How to complete this task: Please give back all the records exactly, but keep the pictures out.

Image change detection data

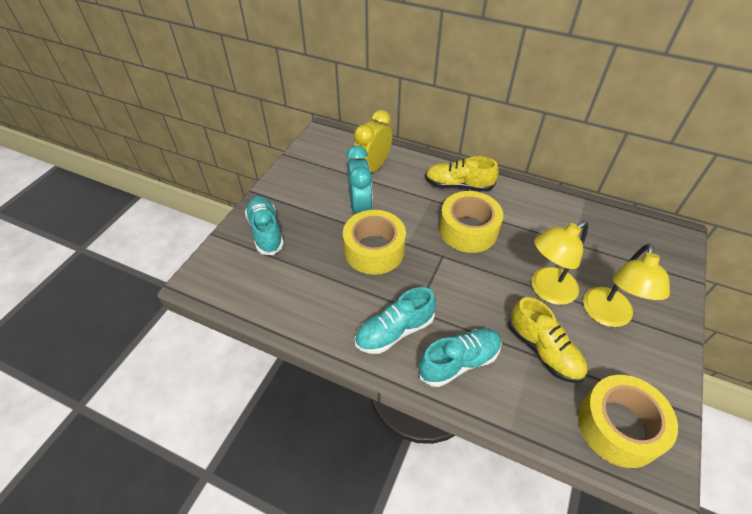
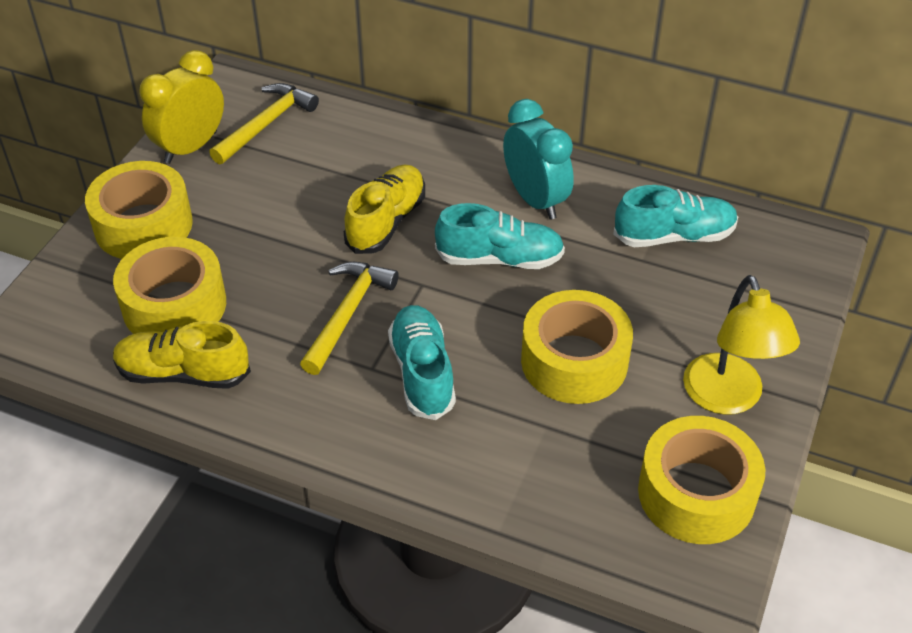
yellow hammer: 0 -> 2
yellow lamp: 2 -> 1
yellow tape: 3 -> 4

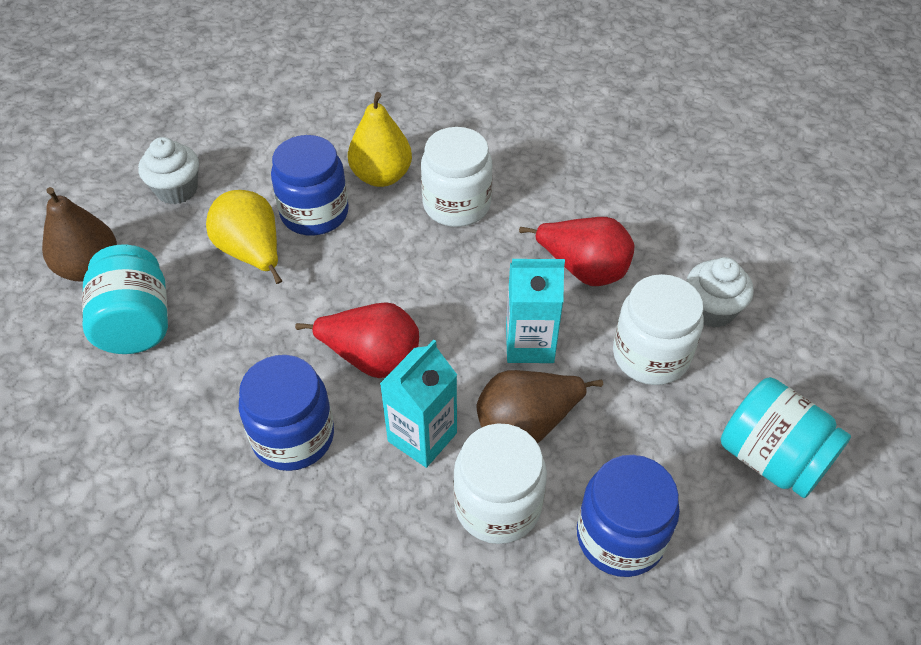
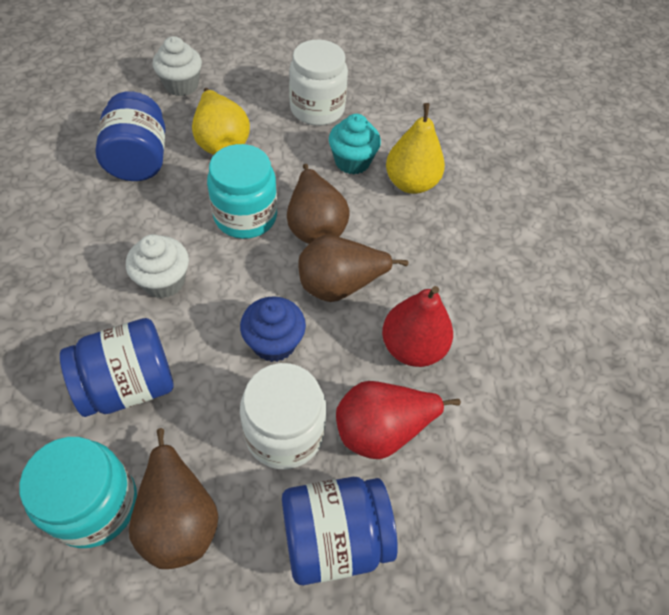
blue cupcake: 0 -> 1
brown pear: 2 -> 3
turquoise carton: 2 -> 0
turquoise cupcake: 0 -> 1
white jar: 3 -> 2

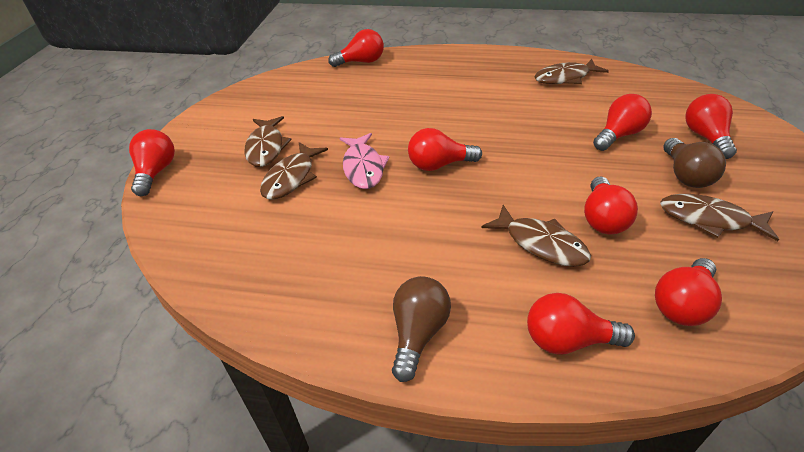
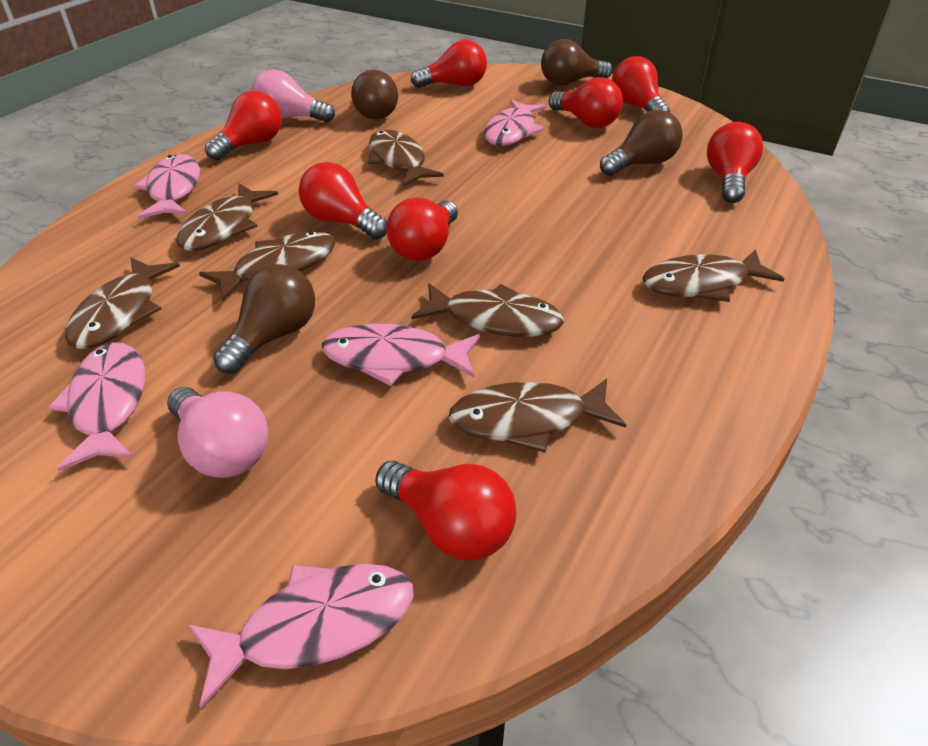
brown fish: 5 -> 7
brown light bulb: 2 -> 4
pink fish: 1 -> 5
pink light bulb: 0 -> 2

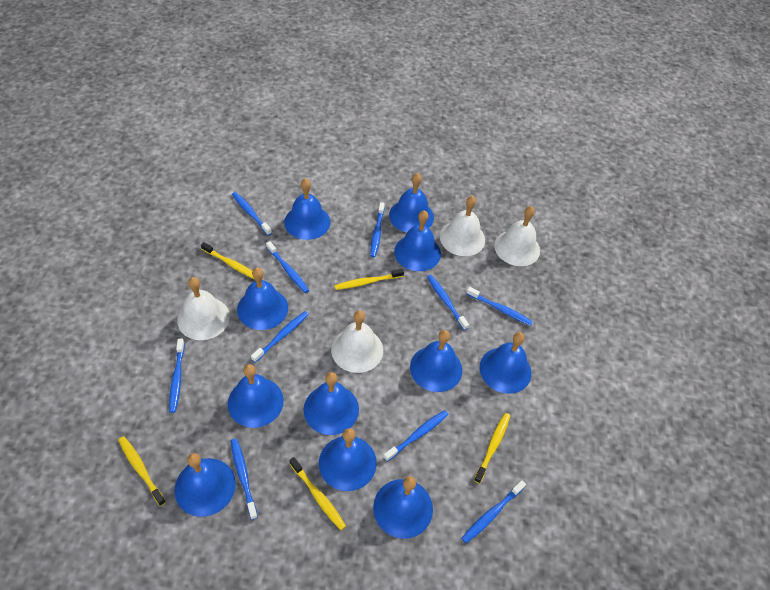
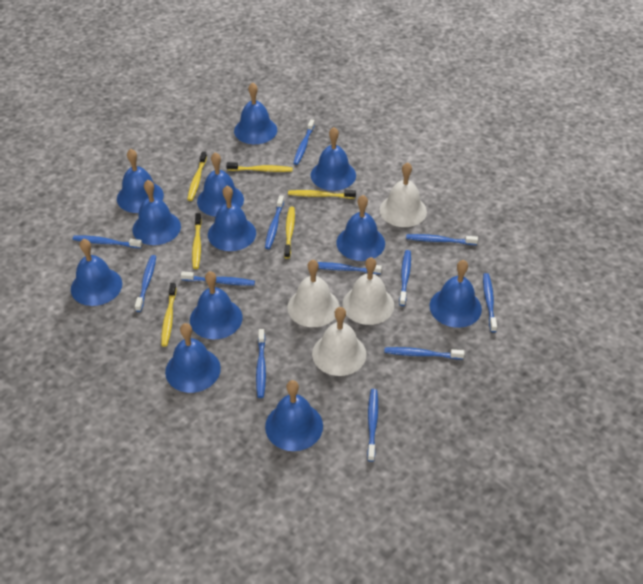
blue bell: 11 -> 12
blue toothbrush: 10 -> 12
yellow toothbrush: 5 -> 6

Response to this task:
yellow hammer: 0 -> 2
yellow lamp: 2 -> 1
yellow tape: 3 -> 4

blue cupcake: 0 -> 1
brown pear: 2 -> 3
turquoise carton: 2 -> 0
turquoise cupcake: 0 -> 1
white jar: 3 -> 2

brown fish: 5 -> 7
brown light bulb: 2 -> 4
pink fish: 1 -> 5
pink light bulb: 0 -> 2

blue bell: 11 -> 12
blue toothbrush: 10 -> 12
yellow toothbrush: 5 -> 6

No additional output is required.